▶ **TASK**
Go line by line through the data below and work out how many lines contain "orange"; the answer is that number alone.
*** Opening INPUT MATERIAL ***
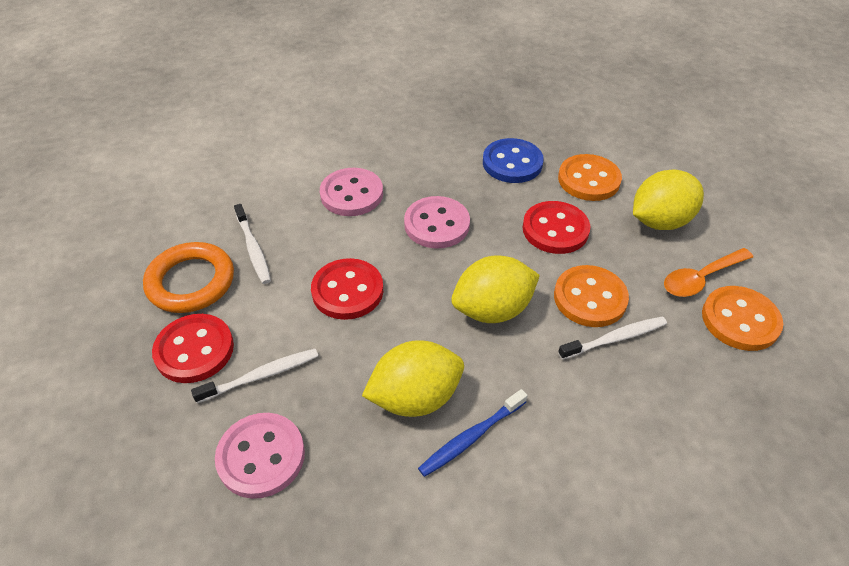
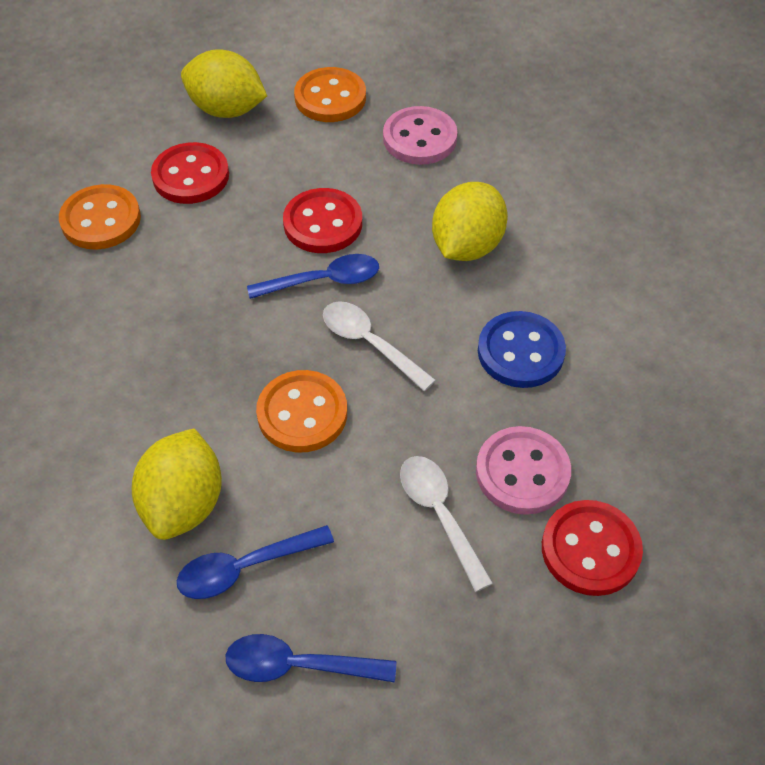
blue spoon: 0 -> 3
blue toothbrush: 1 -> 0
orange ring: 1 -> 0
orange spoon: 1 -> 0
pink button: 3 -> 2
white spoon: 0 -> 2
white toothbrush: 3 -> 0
*** Closing INPUT MATERIAL ***
*** Opening INPUT MATERIAL ***
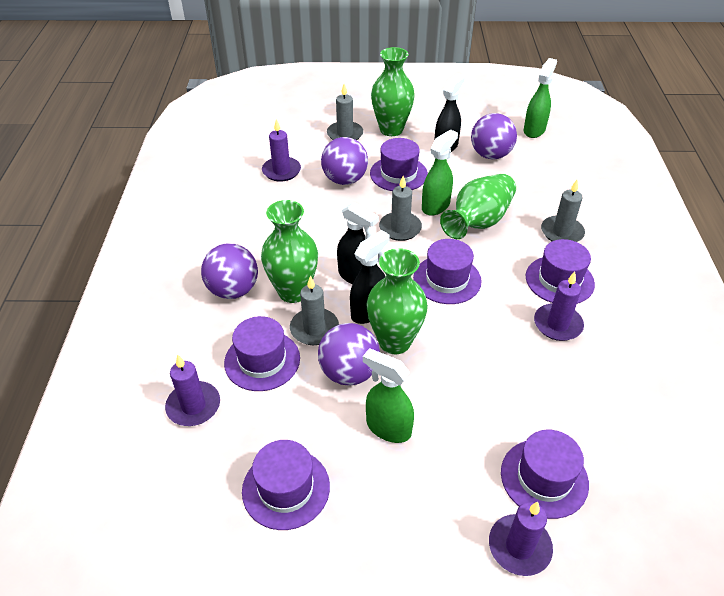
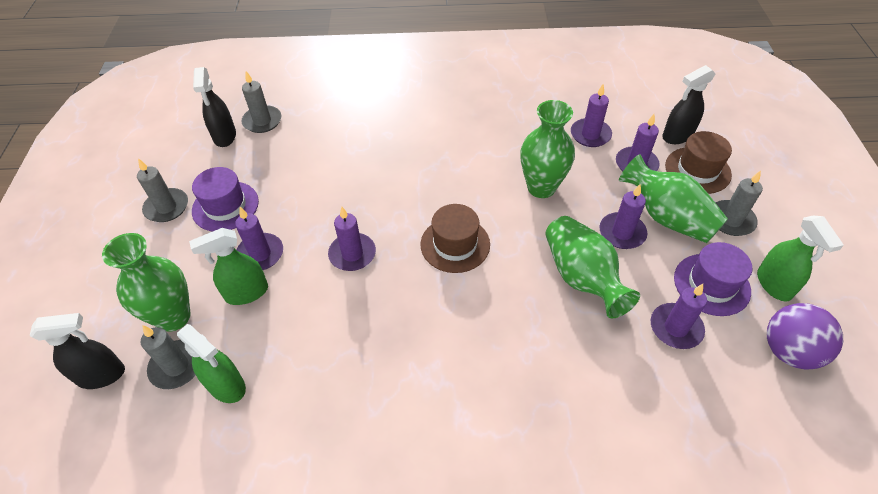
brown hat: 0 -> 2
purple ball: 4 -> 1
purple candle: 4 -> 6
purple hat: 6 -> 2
*** Closing INPUT MATERIAL ***
*** Opening INPUT MATERIAL ***
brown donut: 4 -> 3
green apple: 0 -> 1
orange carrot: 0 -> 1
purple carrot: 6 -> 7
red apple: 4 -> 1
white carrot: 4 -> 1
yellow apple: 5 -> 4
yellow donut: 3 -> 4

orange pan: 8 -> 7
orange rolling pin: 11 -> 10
*** Closing INPUT MATERIAL ***
▶ **TASK RESULT**
5